DATASET EXCERPTS.
══════════
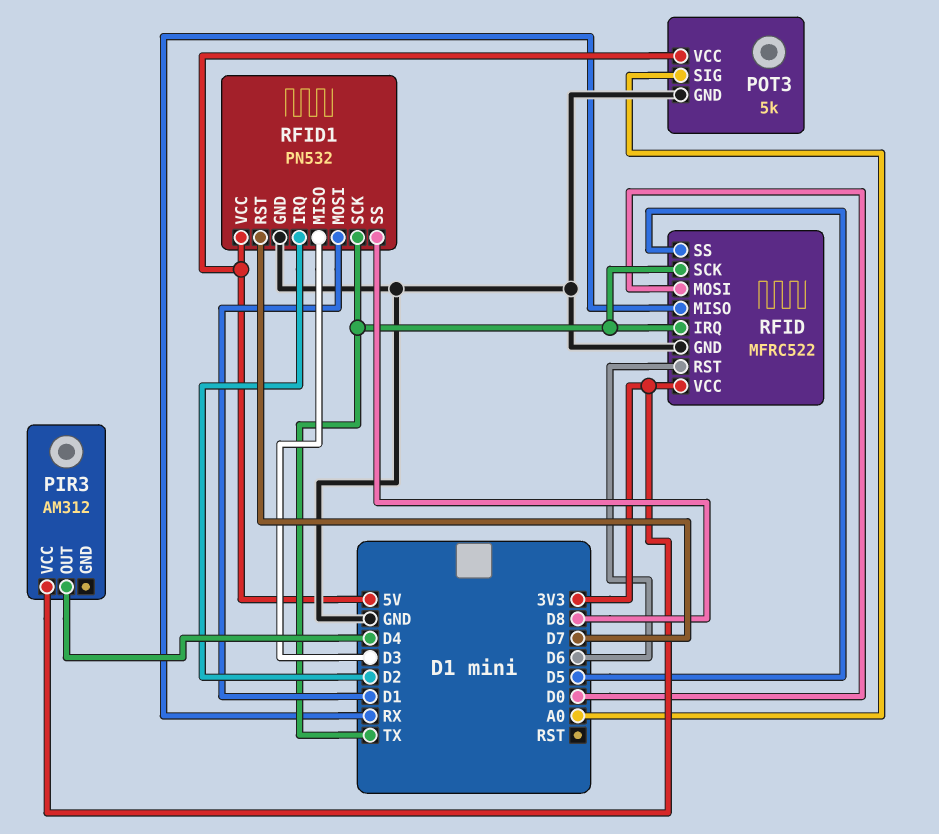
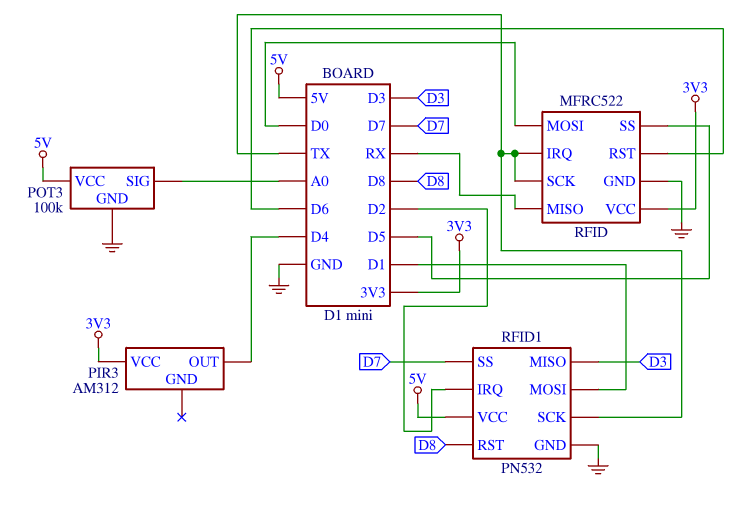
POT3: 5k -> 100k
RFID1 pin RST: D7 -> D8
RFID1 pin SS: D8 -> D7

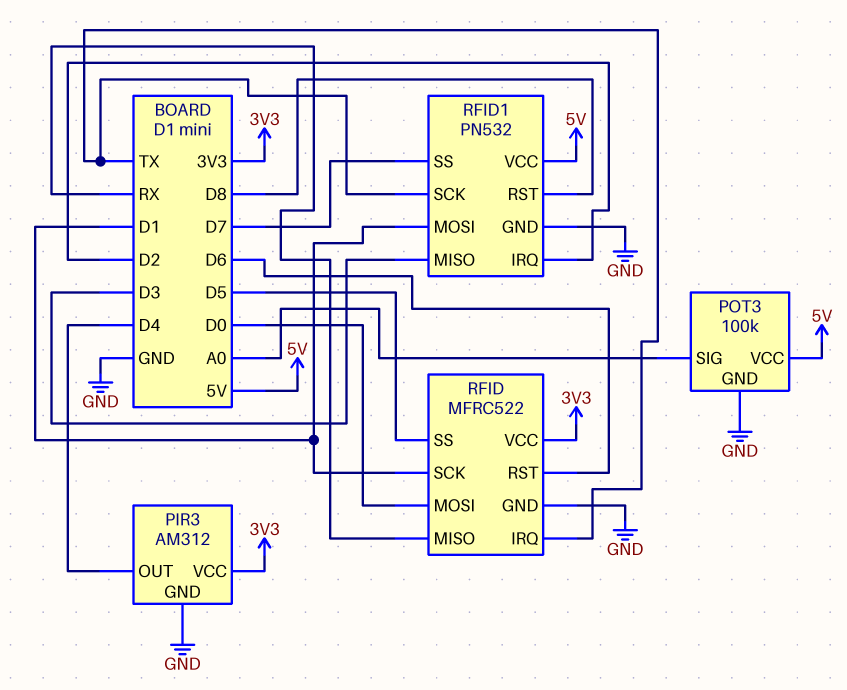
PIR3 pin GND: none -> GND
RFID pin SCK: TX -> D1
══════════
TASK ITEM. Write the records out again exactly; none of the pictures belong in the copy.

EXERCISE RESPONSE.
POT3: 5k -> 100k
RFID1 pin RST: D7 -> D8
RFID1 pin SS: D8 -> D7

PIR3 pin GND: none -> GND
RFID pin SCK: TX -> D1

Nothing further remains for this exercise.